(Object tracking records)

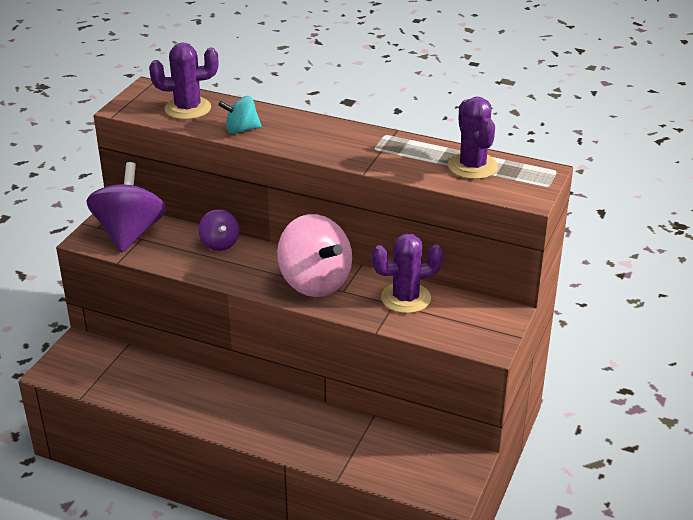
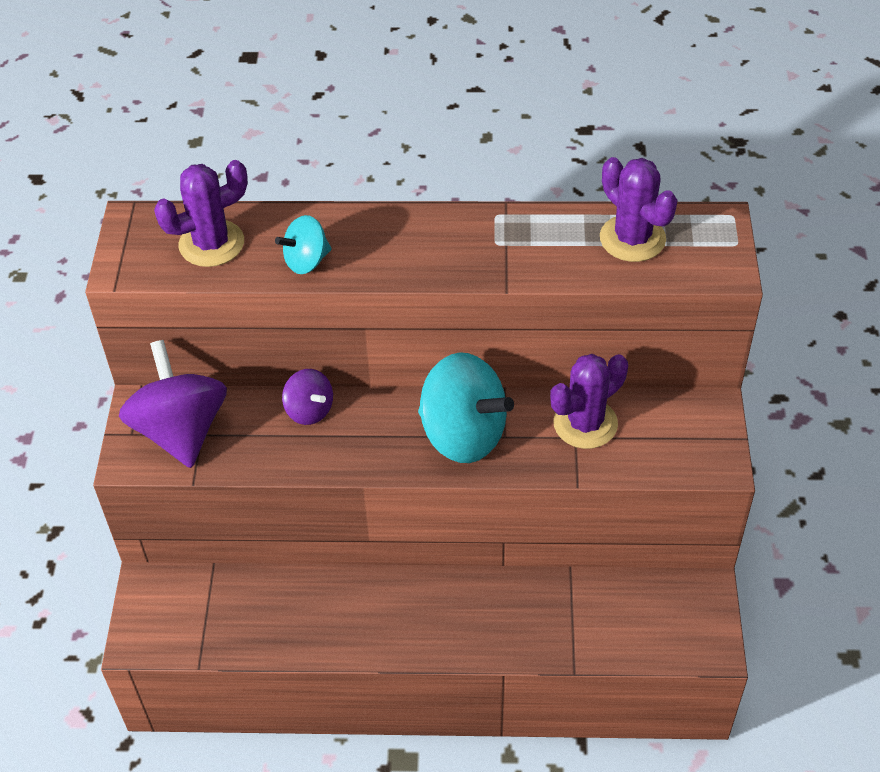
camera: 20 degrees left, 15 degrees up
(315, 282) = (463, 434): pink spinning top -> turquoise spinning top

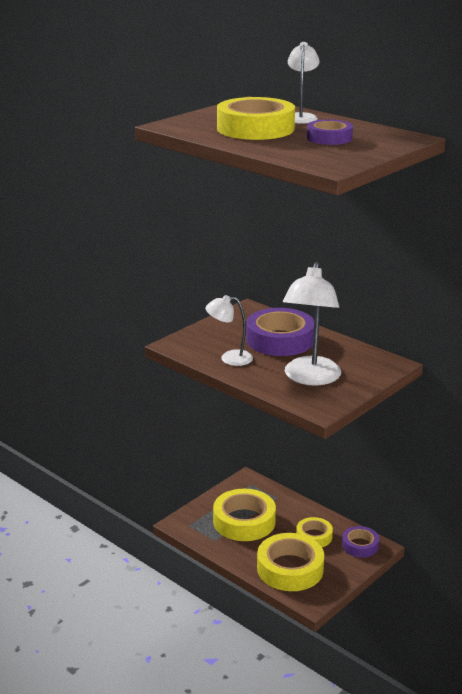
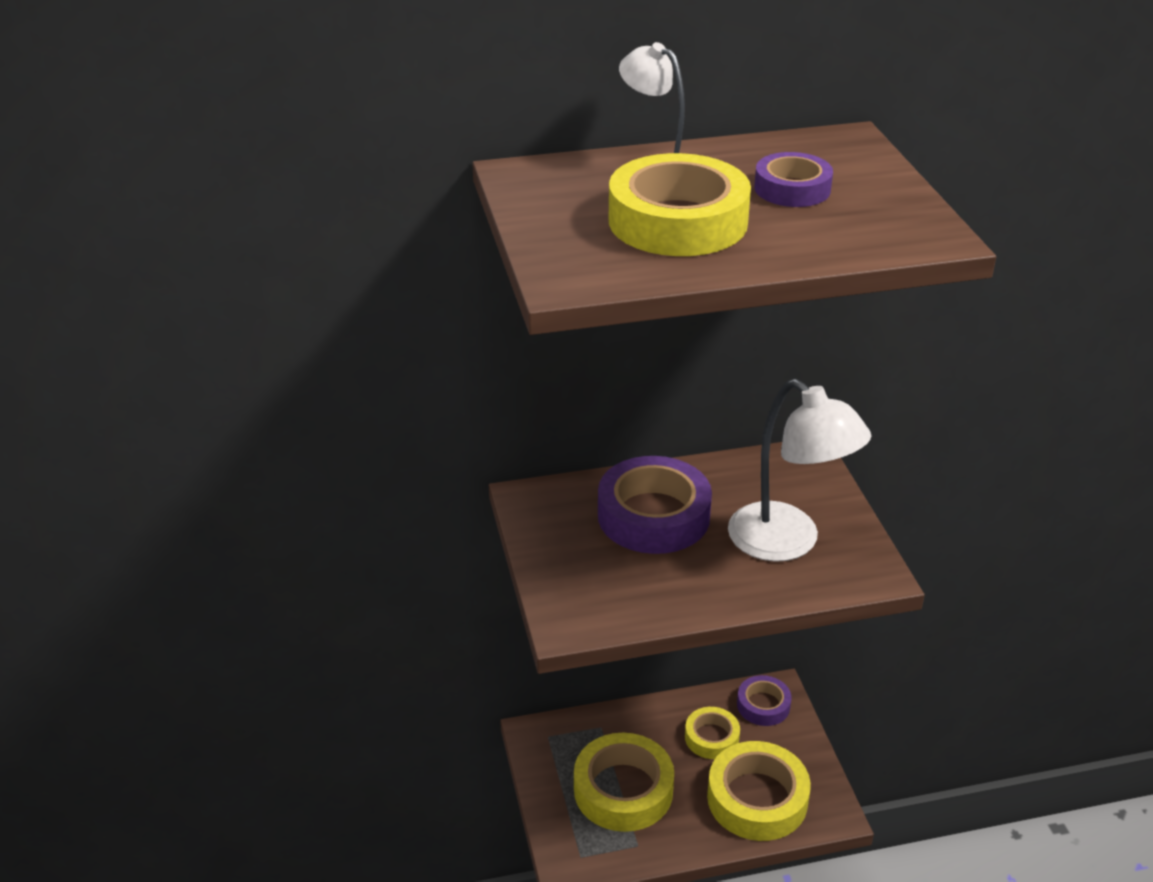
camera: 55 degrees left, 10 degrees up
(229, 358) = (663, 588): white lamp -> none

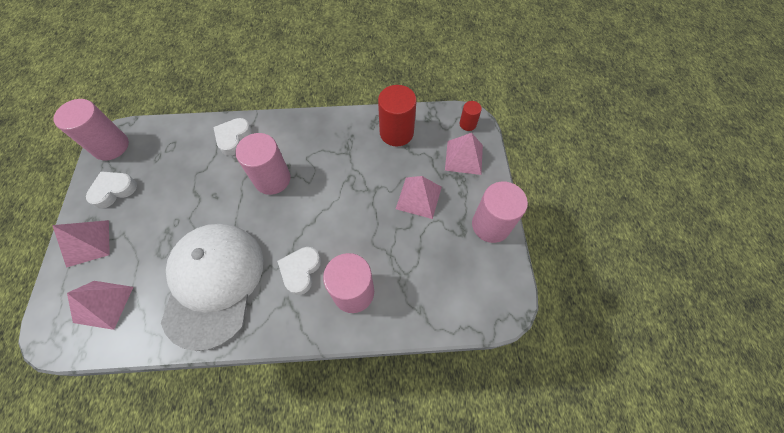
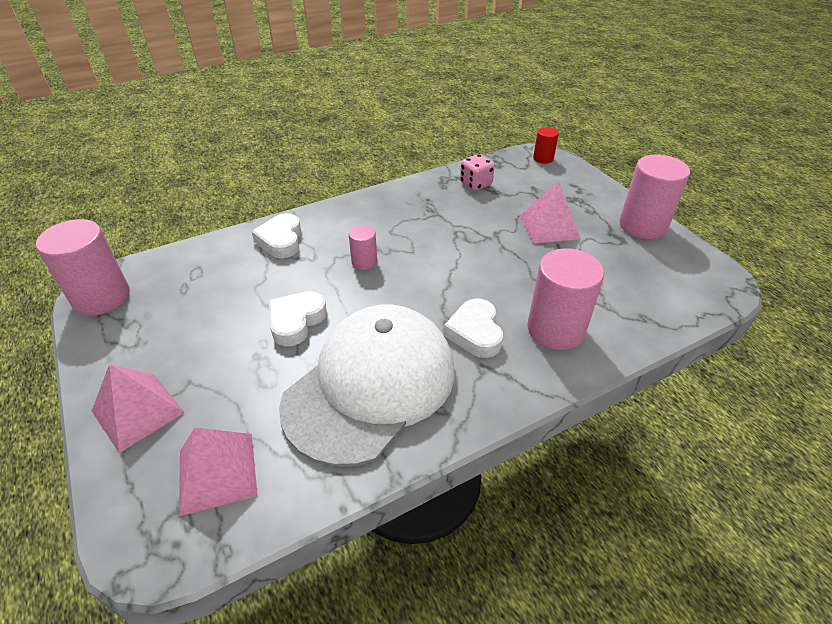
camera: 25 degrees left, 20 degrees down
(114, 190) = (140, 341): white heart -> white heart (296, 321)
(214, 283) = (371, 386): white cap -> white cap turned 60 degrees clockwise
(272, 179) = (364, 262): pink cylinder -> pink cylinder, size x0.51
(396, 133) = (475, 184): red cylinder -> pink dice
(464, 157) = (564, 183): pink pyramid -> none

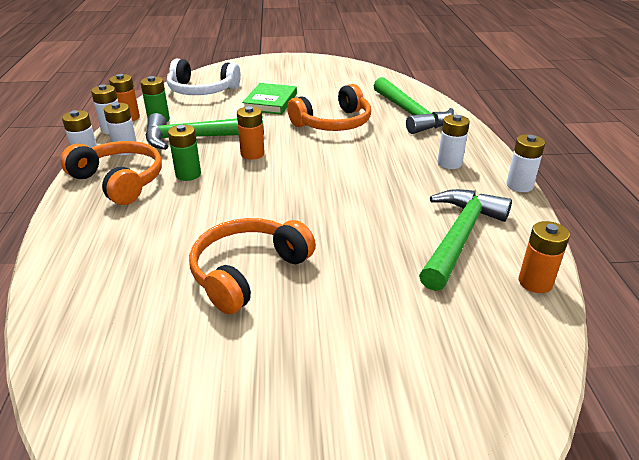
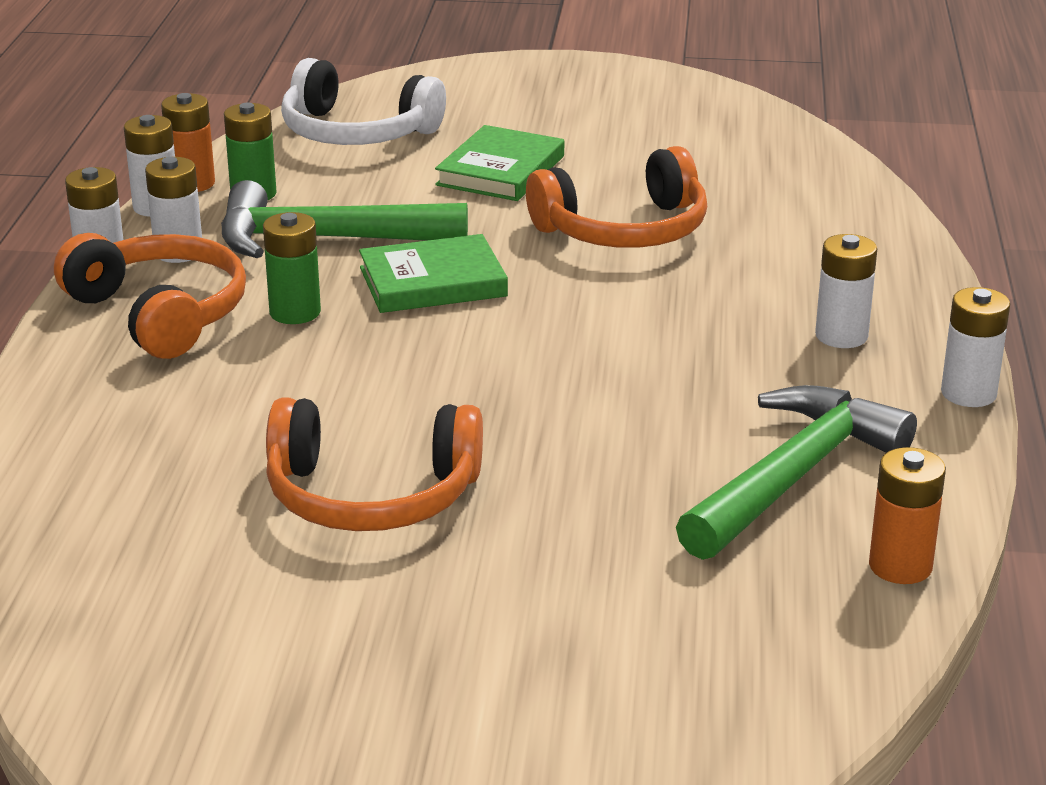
camera: 10 degrees right, 5 degrees down
(248, 272) = (371, 495): orange headphones -> orange headphones turned 135 degrees counterclockwise
(252, 154) = (432, 282): orange battery -> green book
(410, 114) = (804, 222): green hammer -> none

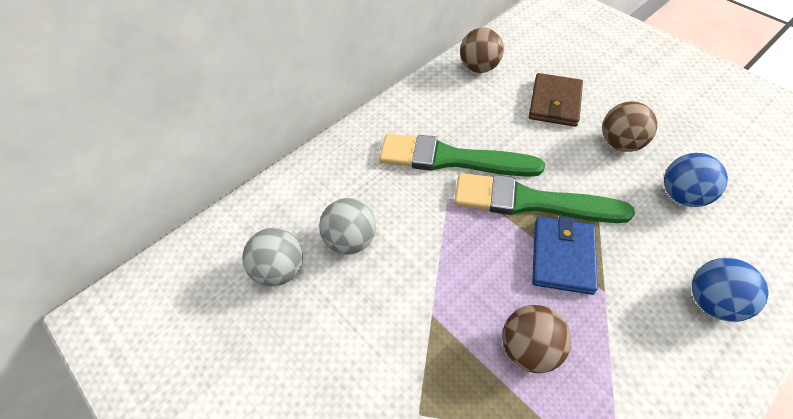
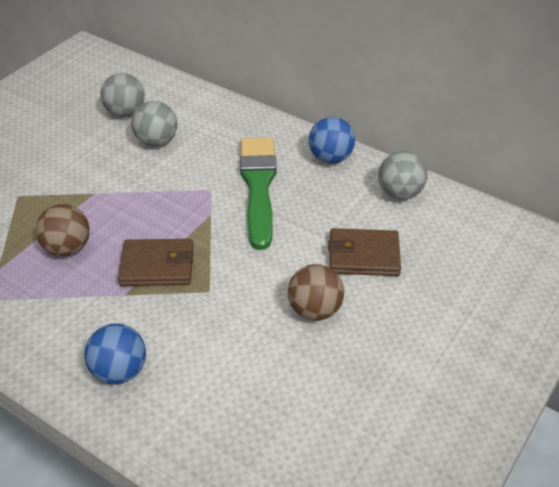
camera: 75 degrees right, 10 degrees down
(479, 68) = (400, 193): brown ball -> grey ball
(531, 202) = (217, 242): green brush -> none
(562, 257) = (157, 266): blue wallet -> brown wallet
(682, 195) = (249, 359): blue ball -> blue ball (330, 158)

Problem requirements
Whenever the string "pink" occurs in a line of the entries above, copy that line.

Result below
(315, 282) = (463, 434): pink spinning top -> turquoise spinning top
(272, 179) = (364, 262): pink cylinder -> pink cylinder, size x0.51
(396, 133) = (475, 184): red cylinder -> pink dice
(464, 157) = (564, 183): pink pyramid -> none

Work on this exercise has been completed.